- Exercise requirements -
Keep the text of the data exactly as it is and omit each picture from the copy.

- Exercise inputs -
========================
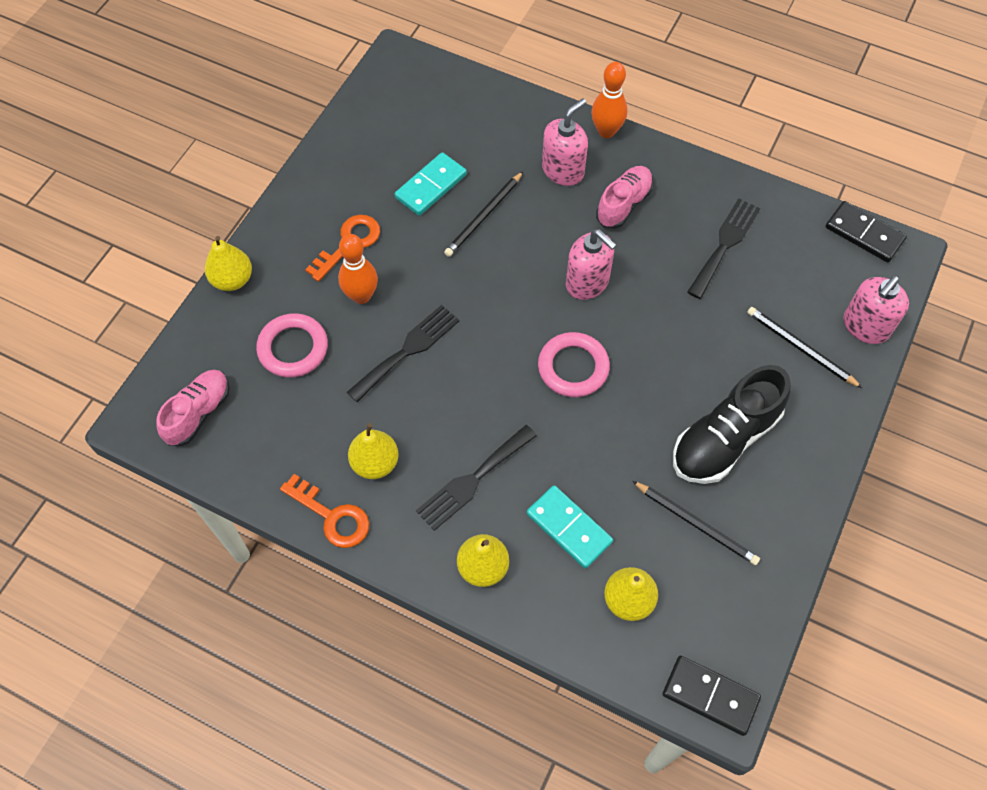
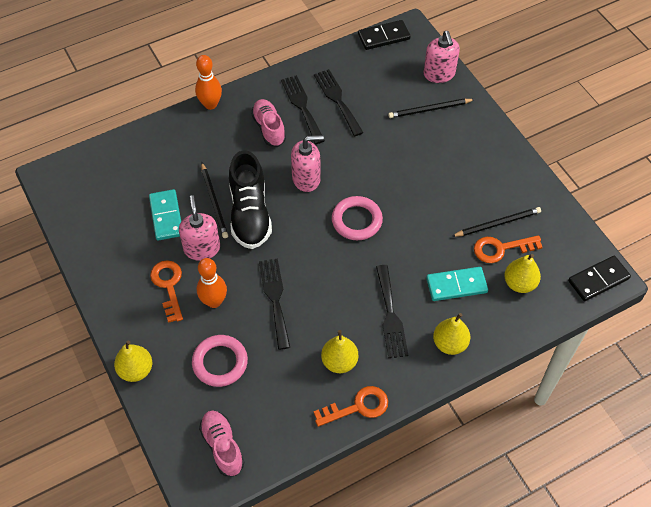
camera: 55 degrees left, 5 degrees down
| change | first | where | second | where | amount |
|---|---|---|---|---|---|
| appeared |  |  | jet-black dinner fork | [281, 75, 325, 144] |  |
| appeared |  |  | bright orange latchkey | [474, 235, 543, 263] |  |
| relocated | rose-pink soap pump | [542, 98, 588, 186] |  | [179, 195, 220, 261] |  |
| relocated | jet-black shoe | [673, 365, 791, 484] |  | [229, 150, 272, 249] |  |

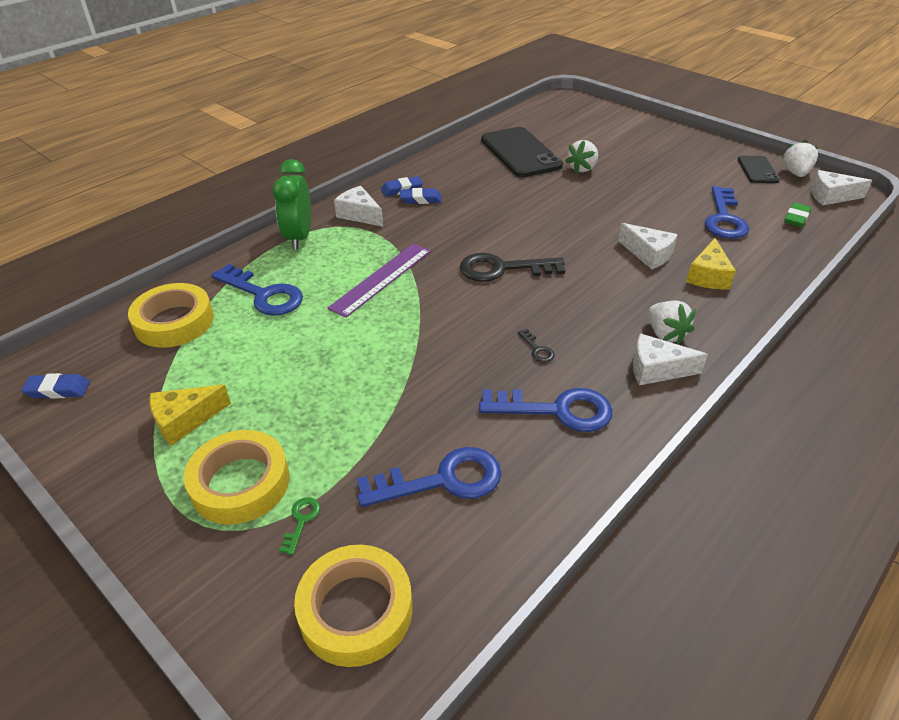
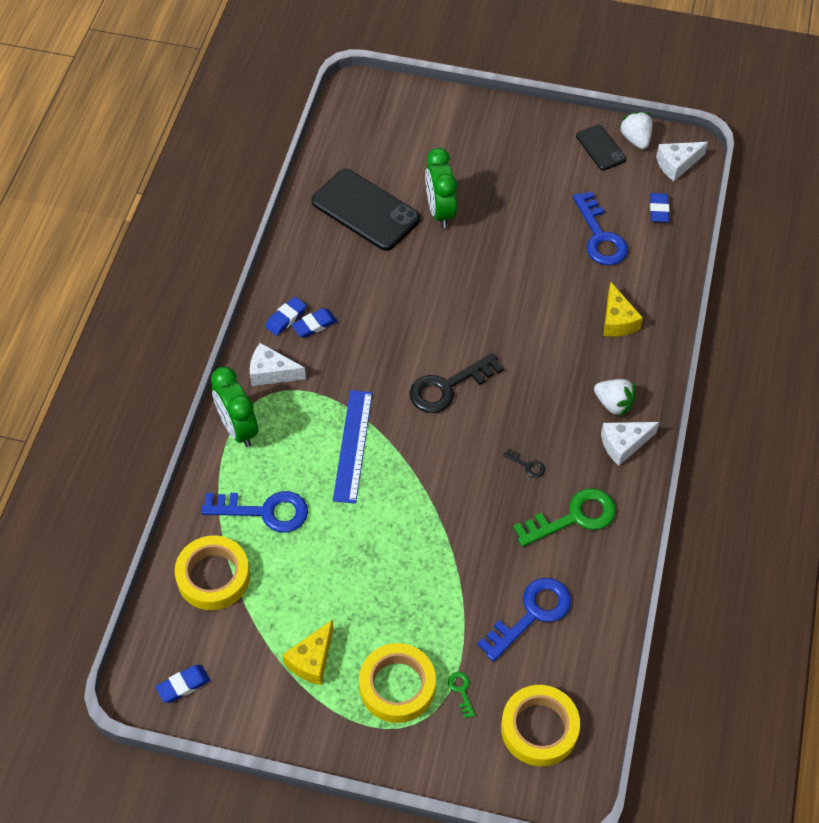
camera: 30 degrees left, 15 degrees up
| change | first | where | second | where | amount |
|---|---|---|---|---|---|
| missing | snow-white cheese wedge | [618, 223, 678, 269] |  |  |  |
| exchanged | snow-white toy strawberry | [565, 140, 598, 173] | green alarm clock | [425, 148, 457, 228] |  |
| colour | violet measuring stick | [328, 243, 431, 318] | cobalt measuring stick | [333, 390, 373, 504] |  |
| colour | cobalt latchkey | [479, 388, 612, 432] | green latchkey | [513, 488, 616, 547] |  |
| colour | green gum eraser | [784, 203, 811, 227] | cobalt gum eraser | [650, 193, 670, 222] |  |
========================
- Solution -
camera: 55 degrees left, 5 degrees down
| change | first | where | second | where | amount |
|---|---|---|---|---|---|
| appeared |  |  | jet-black dinner fork | [281, 75, 325, 144] |  |
| appeared |  |  | bright orange latchkey | [474, 235, 543, 263] |  |
| relocated | rose-pink soap pump | [542, 98, 588, 186] |  | [179, 195, 220, 261] |  |
| relocated | jet-black shoe | [673, 365, 791, 484] |  | [229, 150, 272, 249] |  |

camera: 30 degrees left, 15 degrees up
| change | first | where | second | where | amount |
|---|---|---|---|---|---|
| missing | snow-white cheese wedge | [618, 223, 678, 269] |  |  |  |
| exchanged | snow-white toy strawberry | [565, 140, 598, 173] | green alarm clock | [425, 148, 457, 228] |  |
| colour | violet measuring stick | [328, 243, 431, 318] | cobalt measuring stick | [333, 390, 373, 504] |  |
| colour | cobalt latchkey | [479, 388, 612, 432] | green latchkey | [513, 488, 616, 547] |  |
| colour | green gum eraser | [784, 203, 811, 227] | cobalt gum eraser | [650, 193, 670, 222] |  |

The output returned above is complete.